REQUIREMENT: What is needed is every line of the data that includes the word "lime". Please copy each one.
[Start of section]
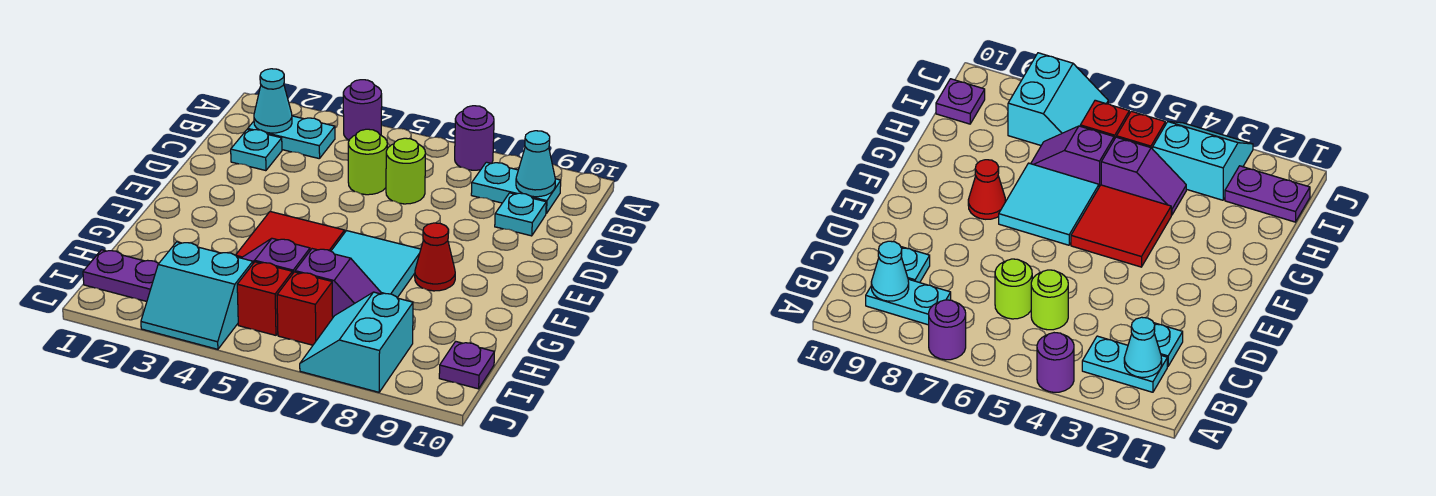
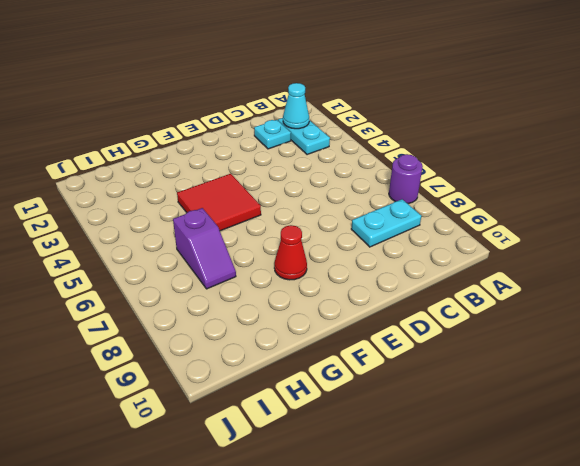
cyan 1x2 plate [351,199,421,247] -> cyan 1x2 plate turned to [471,162,561,214]
none -> purple 1x1 round brick [343,80,382,140]
none -> lime 1x1 round brick [348,129,387,195]
none -> lime 1x1 round brick [386,138,425,204]

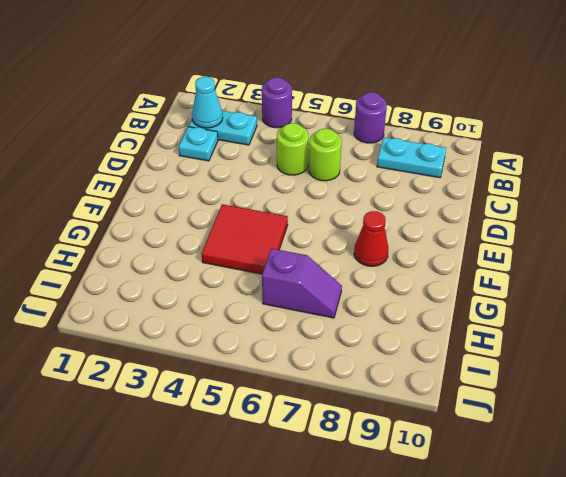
none -> cyan 1x1 plate [495,193,546,236]
none -> cyan 2x2 tile [331,231,421,298]
none -> purple 1x2 slope [242,238,310,274]

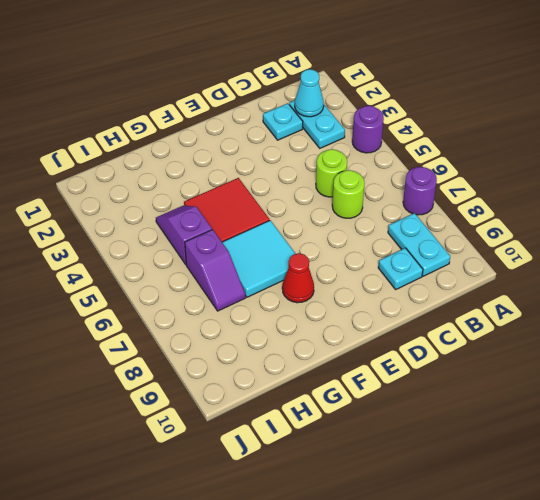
none -> purple 1x2 plate [83,250,159,301]
none -> cyan 2x2 slope [141,242,253,349]
none -> red 1x1 brick [237,262,292,335]

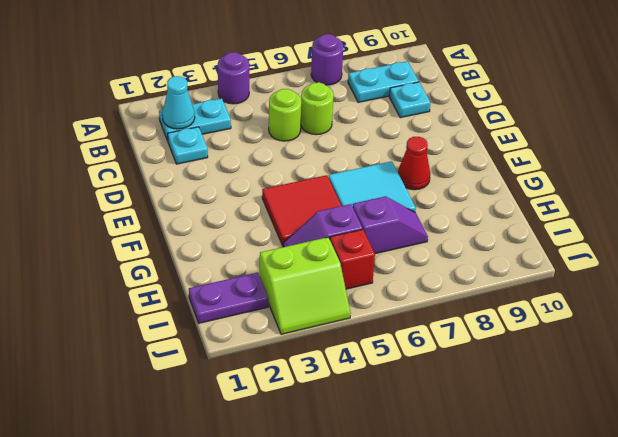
lime 2x2 slope [260,237,351,334] -> cyan 2x2 slope [141,242,253,349]
none -> red 1x1 brick [277,272,333,345]
none -> cyan 2x2 slope [300,292,413,392]
none -> purple 1x1 plate [439,341,494,389]

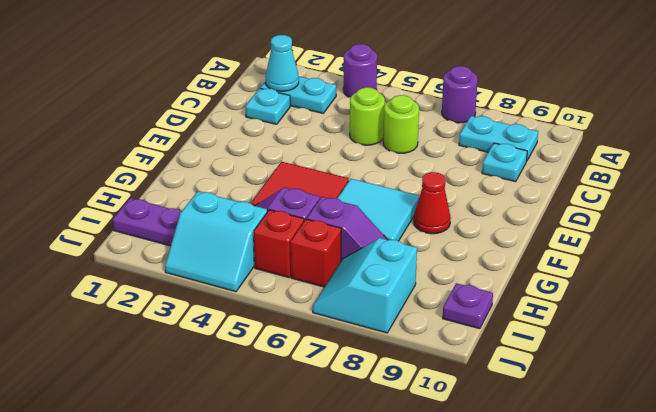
none -> cyan 1x1 cone [516,131,555,197]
[End of section]
COMPLETED TASK:
none -> lime 1x1 round brick [348,129,387,195]
none -> lime 1x1 round brick [386,138,425,204]
lime 2x2 slope [260,237,351,334] -> cyan 2x2 slope [141,242,253,349]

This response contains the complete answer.